Problem description :: In the data below, retype exactly the line that contains "(437, 238) = (656, 283): black" and every line after it, through the last.

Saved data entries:
****************

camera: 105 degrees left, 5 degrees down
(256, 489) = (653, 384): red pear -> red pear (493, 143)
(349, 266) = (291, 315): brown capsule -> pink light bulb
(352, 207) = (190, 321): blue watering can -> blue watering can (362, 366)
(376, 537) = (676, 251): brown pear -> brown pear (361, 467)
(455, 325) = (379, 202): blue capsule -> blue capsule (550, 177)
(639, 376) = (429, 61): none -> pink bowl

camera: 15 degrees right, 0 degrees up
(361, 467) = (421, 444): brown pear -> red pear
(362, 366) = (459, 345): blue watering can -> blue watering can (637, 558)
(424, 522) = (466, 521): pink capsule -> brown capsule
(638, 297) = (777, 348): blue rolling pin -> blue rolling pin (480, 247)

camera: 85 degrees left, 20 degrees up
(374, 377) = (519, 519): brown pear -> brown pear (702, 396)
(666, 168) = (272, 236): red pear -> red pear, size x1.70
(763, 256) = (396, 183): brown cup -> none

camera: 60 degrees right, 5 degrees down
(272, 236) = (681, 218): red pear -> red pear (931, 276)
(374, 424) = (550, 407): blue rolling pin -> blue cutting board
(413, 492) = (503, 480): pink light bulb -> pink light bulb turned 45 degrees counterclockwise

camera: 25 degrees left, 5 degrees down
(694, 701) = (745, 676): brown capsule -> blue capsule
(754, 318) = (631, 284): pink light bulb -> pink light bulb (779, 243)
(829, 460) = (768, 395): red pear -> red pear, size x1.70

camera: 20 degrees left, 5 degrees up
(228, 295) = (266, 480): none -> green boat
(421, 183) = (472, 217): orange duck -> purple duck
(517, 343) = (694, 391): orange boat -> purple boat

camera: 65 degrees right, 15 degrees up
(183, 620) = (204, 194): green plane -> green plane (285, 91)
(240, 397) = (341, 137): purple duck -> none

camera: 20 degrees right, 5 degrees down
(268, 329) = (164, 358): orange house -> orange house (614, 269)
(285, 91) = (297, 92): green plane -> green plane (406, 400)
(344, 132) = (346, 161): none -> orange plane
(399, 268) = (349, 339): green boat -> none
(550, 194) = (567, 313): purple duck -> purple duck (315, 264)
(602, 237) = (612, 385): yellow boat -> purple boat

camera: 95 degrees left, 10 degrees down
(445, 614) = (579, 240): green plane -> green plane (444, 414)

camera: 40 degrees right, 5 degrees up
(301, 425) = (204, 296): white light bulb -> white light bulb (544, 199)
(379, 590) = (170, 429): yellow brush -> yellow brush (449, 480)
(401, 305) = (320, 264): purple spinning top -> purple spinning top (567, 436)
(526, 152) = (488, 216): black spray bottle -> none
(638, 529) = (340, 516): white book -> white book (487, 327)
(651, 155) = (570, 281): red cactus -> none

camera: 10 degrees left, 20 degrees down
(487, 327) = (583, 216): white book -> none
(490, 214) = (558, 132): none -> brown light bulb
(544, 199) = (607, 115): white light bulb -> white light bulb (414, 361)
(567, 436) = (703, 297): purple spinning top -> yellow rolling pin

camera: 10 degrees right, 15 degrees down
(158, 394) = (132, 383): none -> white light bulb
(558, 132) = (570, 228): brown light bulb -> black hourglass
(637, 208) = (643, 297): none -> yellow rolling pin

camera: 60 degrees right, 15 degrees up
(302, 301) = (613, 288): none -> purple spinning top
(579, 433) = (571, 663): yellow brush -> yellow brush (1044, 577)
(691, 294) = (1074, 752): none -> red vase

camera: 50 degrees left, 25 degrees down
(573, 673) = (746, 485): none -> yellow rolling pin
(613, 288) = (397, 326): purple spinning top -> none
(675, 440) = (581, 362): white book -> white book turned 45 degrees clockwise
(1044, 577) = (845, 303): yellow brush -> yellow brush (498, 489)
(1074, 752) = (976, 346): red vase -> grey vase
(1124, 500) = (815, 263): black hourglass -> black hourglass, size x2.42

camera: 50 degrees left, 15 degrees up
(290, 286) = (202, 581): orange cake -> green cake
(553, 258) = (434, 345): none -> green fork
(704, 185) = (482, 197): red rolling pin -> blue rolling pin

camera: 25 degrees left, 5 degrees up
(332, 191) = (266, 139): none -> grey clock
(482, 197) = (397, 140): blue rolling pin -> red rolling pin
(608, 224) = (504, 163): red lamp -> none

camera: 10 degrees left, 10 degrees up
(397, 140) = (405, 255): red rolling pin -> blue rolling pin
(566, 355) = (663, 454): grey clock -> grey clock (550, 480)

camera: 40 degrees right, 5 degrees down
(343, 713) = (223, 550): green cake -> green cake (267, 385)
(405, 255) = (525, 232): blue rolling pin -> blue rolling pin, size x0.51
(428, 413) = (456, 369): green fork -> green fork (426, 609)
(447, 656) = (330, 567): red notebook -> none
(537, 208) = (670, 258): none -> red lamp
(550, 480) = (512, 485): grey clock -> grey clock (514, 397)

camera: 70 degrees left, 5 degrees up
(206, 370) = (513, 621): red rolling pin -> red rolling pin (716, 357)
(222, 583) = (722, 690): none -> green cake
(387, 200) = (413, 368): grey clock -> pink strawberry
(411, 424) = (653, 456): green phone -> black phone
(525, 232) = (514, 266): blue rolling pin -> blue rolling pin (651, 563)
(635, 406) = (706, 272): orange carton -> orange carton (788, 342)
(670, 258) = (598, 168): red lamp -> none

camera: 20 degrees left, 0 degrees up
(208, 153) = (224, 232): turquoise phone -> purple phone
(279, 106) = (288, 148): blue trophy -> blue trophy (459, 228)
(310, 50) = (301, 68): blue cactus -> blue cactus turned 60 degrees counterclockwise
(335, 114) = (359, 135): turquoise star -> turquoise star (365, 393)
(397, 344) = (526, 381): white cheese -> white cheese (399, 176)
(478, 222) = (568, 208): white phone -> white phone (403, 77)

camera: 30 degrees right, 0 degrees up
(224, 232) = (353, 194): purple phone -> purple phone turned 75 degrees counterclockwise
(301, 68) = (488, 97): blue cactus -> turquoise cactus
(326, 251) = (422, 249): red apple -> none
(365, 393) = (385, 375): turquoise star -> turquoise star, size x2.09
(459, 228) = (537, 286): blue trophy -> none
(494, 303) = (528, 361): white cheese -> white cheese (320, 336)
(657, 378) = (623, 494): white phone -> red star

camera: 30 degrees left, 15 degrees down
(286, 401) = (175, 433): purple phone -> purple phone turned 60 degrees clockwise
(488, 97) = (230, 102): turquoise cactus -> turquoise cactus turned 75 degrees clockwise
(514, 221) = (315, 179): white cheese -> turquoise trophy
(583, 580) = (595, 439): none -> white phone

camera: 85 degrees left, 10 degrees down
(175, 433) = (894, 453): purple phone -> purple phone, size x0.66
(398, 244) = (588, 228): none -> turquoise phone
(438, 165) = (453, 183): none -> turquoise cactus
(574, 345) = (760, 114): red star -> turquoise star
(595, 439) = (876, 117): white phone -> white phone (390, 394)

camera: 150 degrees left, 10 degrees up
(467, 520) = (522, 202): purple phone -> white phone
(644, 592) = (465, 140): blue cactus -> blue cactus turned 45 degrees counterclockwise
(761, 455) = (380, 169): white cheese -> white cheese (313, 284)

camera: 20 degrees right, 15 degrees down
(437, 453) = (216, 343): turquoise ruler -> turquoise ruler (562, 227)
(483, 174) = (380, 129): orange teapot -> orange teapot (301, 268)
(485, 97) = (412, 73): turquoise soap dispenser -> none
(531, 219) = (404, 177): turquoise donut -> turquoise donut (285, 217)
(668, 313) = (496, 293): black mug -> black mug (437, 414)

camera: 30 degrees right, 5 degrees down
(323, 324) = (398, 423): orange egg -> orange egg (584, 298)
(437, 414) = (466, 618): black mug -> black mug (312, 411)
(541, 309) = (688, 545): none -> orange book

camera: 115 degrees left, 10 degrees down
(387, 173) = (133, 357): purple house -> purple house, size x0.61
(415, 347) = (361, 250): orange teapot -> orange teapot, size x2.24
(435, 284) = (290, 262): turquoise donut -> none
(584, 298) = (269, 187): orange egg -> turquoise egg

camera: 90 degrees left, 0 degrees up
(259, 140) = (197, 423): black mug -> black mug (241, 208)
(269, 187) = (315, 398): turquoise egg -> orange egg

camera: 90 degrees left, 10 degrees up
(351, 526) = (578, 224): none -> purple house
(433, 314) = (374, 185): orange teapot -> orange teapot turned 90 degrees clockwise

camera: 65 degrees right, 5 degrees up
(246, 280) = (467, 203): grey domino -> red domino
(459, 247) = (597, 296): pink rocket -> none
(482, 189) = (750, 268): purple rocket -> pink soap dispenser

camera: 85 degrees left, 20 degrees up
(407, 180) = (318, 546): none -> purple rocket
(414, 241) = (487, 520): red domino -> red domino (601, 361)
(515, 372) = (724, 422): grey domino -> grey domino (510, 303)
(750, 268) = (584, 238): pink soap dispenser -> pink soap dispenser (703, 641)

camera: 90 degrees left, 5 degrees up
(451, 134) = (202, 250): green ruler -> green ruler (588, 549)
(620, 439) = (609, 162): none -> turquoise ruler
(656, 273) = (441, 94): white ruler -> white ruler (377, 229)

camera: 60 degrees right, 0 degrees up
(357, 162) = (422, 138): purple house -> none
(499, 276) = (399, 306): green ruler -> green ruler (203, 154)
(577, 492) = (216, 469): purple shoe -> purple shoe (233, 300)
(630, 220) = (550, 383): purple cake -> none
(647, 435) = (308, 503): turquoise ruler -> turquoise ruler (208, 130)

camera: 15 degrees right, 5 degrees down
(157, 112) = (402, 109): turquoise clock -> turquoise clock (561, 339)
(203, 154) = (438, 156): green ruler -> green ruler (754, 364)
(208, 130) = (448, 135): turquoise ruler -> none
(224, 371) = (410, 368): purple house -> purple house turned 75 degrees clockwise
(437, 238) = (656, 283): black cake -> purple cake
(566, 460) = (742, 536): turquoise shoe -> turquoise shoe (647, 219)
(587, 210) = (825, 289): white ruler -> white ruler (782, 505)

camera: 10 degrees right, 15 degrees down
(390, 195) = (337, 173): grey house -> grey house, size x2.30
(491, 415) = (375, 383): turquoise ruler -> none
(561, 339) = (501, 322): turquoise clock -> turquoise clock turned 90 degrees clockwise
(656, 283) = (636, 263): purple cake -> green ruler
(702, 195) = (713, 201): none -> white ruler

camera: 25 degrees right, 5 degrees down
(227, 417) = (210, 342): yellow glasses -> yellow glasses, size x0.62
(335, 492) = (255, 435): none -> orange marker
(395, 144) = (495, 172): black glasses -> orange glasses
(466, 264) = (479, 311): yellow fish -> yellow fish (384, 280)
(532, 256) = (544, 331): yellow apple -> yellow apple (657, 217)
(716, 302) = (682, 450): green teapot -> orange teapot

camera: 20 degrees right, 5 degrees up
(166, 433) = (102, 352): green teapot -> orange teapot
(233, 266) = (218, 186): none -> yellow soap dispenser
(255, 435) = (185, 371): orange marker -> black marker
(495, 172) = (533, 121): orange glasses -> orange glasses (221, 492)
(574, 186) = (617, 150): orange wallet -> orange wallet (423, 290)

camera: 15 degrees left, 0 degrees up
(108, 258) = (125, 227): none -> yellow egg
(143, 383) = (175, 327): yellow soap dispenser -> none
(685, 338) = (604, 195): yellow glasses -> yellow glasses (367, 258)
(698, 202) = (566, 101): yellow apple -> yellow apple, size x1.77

****************

Response ::
(437, 238) = (656, 283): black cake -> purple cake
(566, 460) = (742, 536): turquoise shoe -> turquoise shoe (647, 219)
(587, 210) = (825, 289): white ruler -> white ruler (782, 505)

camera: 10 degrees right, 15 degrees down
(390, 195) = (337, 173): grey house -> grey house, size x2.30
(491, 415) = (375, 383): turquoise ruler -> none
(561, 339) = (501, 322): turquoise clock -> turquoise clock turned 90 degrees clockwise
(656, 283) = (636, 263): purple cake -> green ruler
(702, 195) = (713, 201): none -> white ruler

camera: 25 degrees right, 5 degrees down
(227, 417) = (210, 342): yellow glasses -> yellow glasses, size x0.62
(335, 492) = (255, 435): none -> orange marker
(395, 144) = (495, 172): black glasses -> orange glasses
(466, 264) = (479, 311): yellow fish -> yellow fish (384, 280)
(532, 256) = (544, 331): yellow apple -> yellow apple (657, 217)
(716, 302) = (682, 450): green teapot -> orange teapot

camera: 20 degrees right, 5 degrees up
(166, 433) = (102, 352): green teapot -> orange teapot
(233, 266) = (218, 186): none -> yellow soap dispenser
(255, 435) = (185, 371): orange marker -> black marker
(495, 172) = (533, 121): orange glasses -> orange glasses (221, 492)
(574, 186) = (617, 150): orange wallet -> orange wallet (423, 290)

camera: 15 degrees left, 0 degrees up
(108, 258) = (125, 227): none -> yellow egg
(143, 383) = (175, 327): yellow soap dispenser -> none
(685, 338) = (604, 195): yellow glasses -> yellow glasses (367, 258)
(698, 202) = (566, 101): yellow apple -> yellow apple, size x1.77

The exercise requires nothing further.